Set exercise: Copy out the stretch of rows below from the line containing "Zara: 7:11 -> 9:11" through the last row, keeping each line unchanged and leaving out the pictures.

Stored records
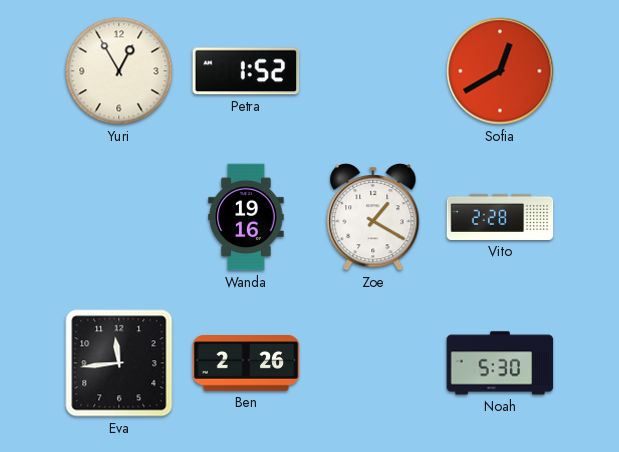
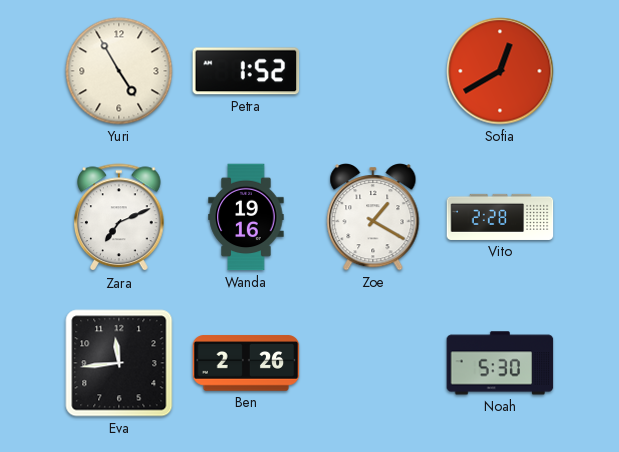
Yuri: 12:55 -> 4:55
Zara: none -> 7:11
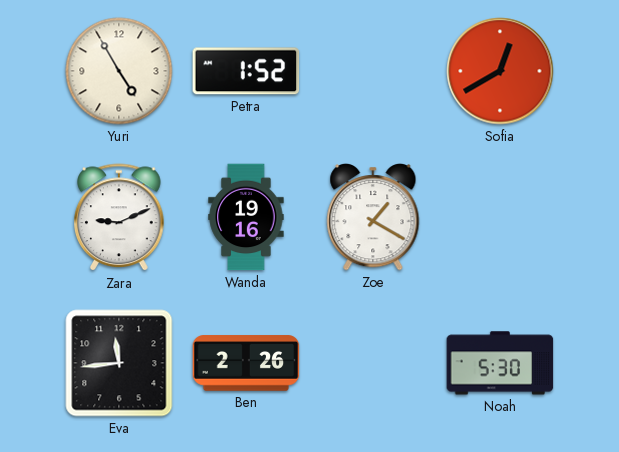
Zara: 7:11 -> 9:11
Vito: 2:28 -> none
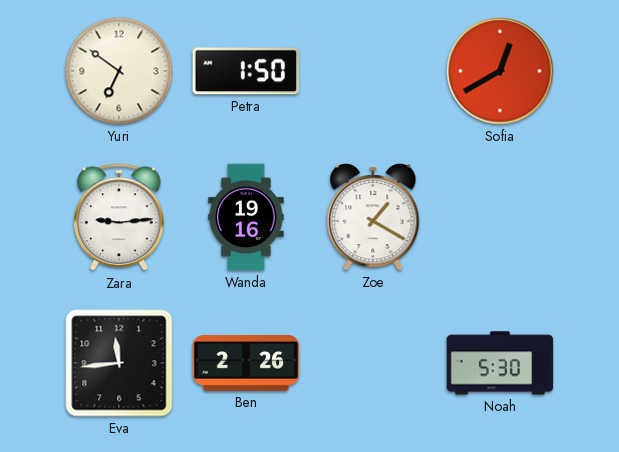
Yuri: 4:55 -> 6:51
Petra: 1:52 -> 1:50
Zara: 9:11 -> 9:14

Answer for the task:
Zara: 7:11 -> 9:11
Vito: 2:28 -> none
Yuri: 4:55 -> 6:51
Petra: 1:52 -> 1:50
Zara: 9:11 -> 9:14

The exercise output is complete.